◆ Instructions for the task:
Pictures must be dropped from the copy of the entries below; all else is returned exactly.

◆ Source records:
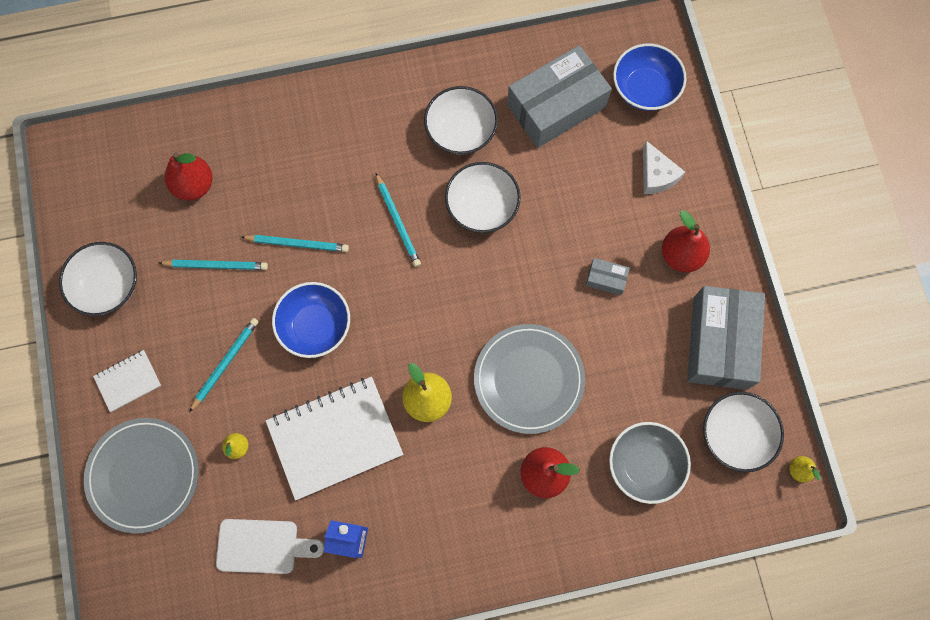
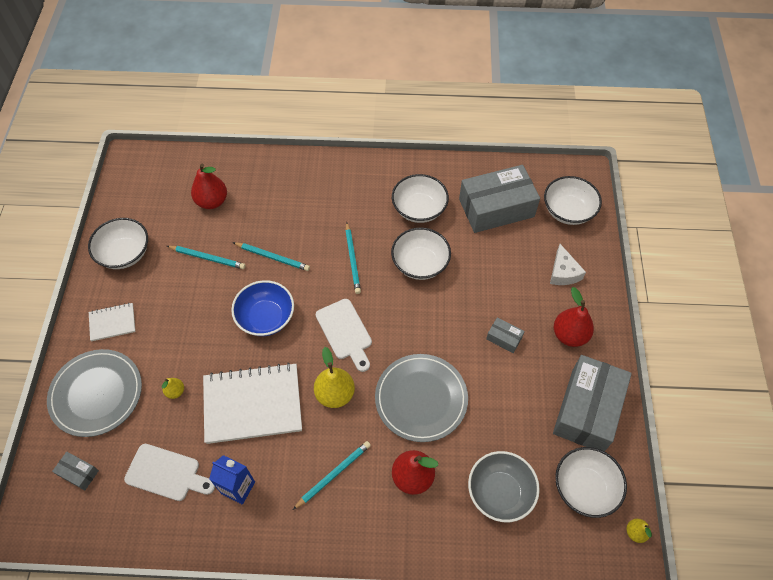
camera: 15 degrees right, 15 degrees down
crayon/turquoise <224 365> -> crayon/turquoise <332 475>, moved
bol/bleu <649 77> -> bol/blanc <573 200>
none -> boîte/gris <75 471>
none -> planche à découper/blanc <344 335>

◆ Response box:
camera: 15 degrees right, 15 degrees down
crayon/turquoise <224 365> -> crayon/turquoise <332 475>, moved
bol/bleu <649 77> -> bol/blanc <573 200>
none -> boîte/gris <75 471>
none -> planche à découper/blanc <344 335>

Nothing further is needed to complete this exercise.